* _Given information_:
━━━
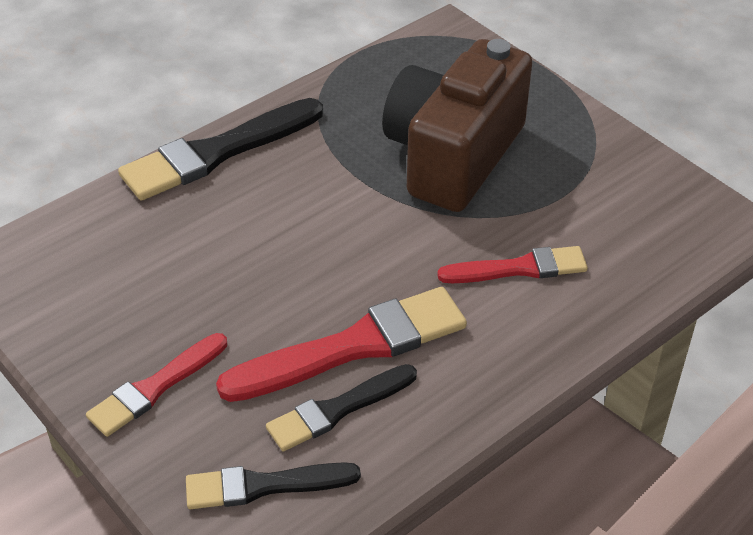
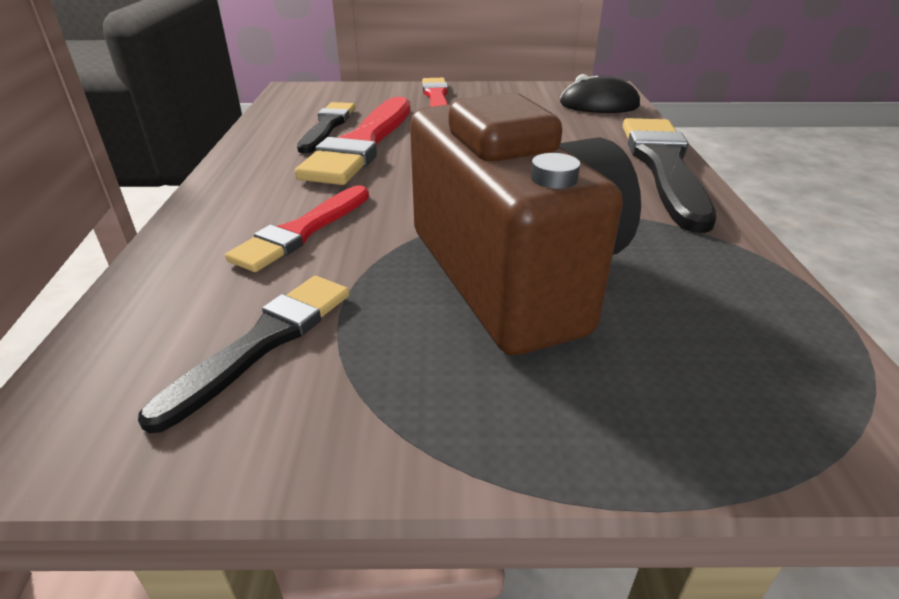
camera: 130 degrees right, 10 degrees down
black brush [186,462,361,509] -> black brush moved to [138,276,350,433]
none -> black mouse [560,74,640,113]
━━━
* _Instructions to follow_: Up to and including the last line of the material, reproduce every line exactly, beginning with the one that contains "black brush [186,462,361,509]" and adding nothing else.

* _Result for this task_:
black brush [186,462,361,509] -> black brush moved to [138,276,350,433]
none -> black mouse [560,74,640,113]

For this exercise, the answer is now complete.